- [MATERIAL FOR THIS TASK]
━━━

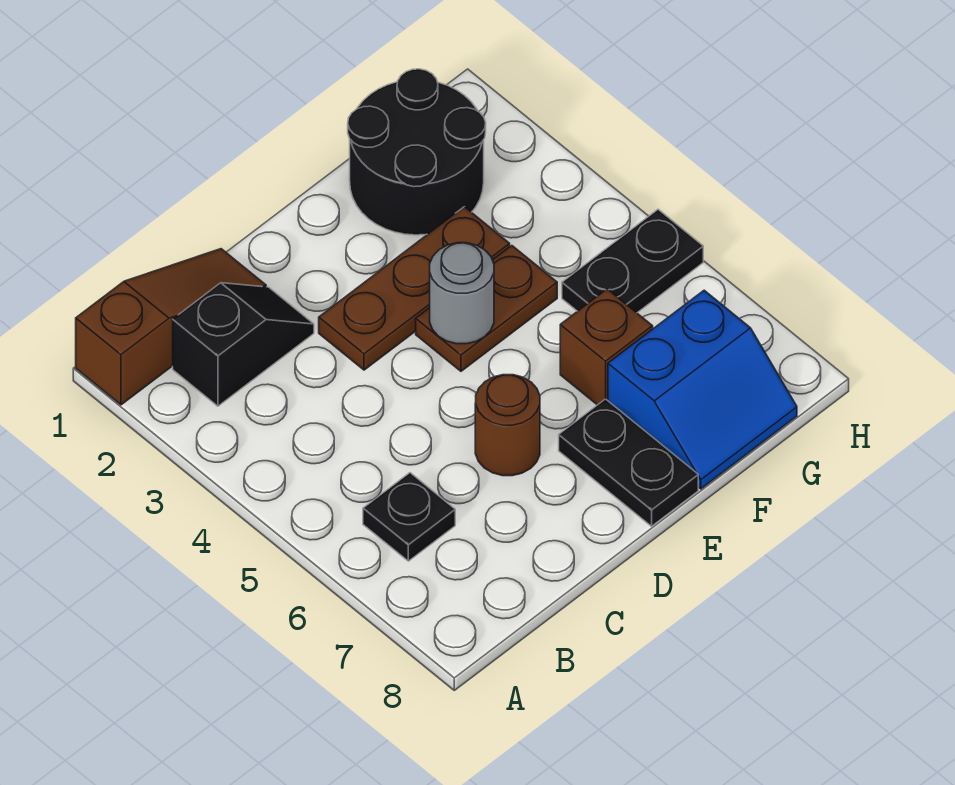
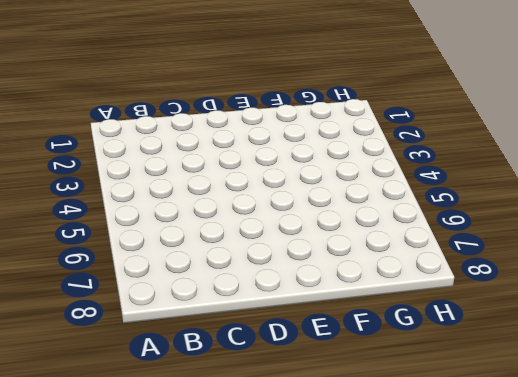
none -> brown slope A1:C1 level 1 top A
none -> black slope B2:C2 level 1 top B
none -> black plate B6 level 1

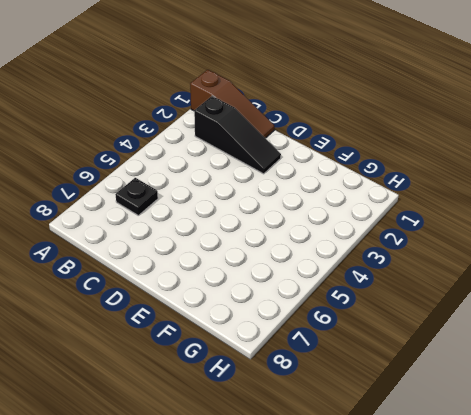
black slope B2:D2 level 1 top B -> black slope B2:C2 level 1 top B
none -> brown plate D3:F3 level 1
none -> brown round brick D6 level 1
none -> brown plate E4:F4 level 1

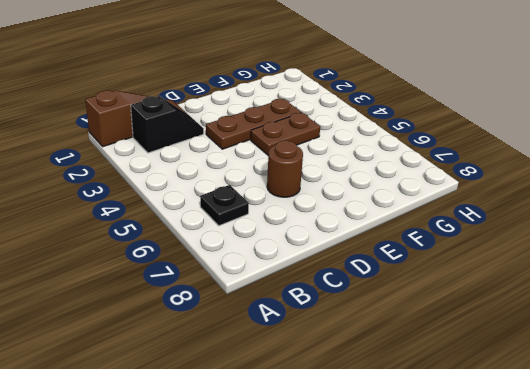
none -> black plate E7:E8 level 1
none -> black round brick F1:G2 level 1
none -> brown brick F6 level 1

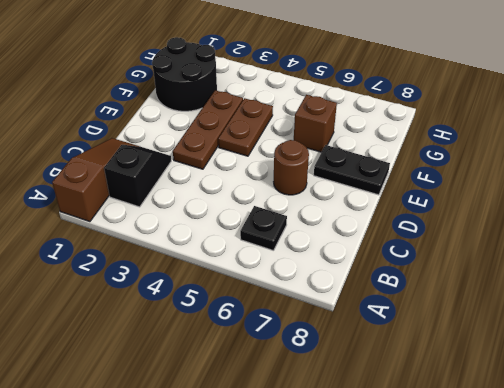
none -> blue slope F7:G8 level 1 top 7
none -> black plate G5:H5 level 1
none -> grey round brick E4 level 2

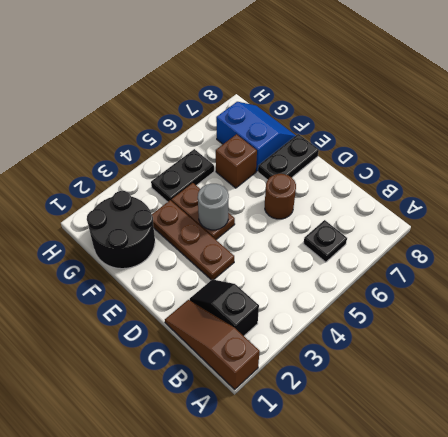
black plate G4:G5 level 1 -> black plate G5:H5 level 1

━━━

- [BRIEF]
Starting at the line that holds "none -> black plate G5:H5 level 1", reproduce each line through the last one of the listing, and nothing more; the pictures stay out.

- [SOLUTION TO THE PROBLEM]
none -> black plate G5:H5 level 1
none -> grey round brick E4 level 2

black plate G4:G5 level 1 -> black plate G5:H5 level 1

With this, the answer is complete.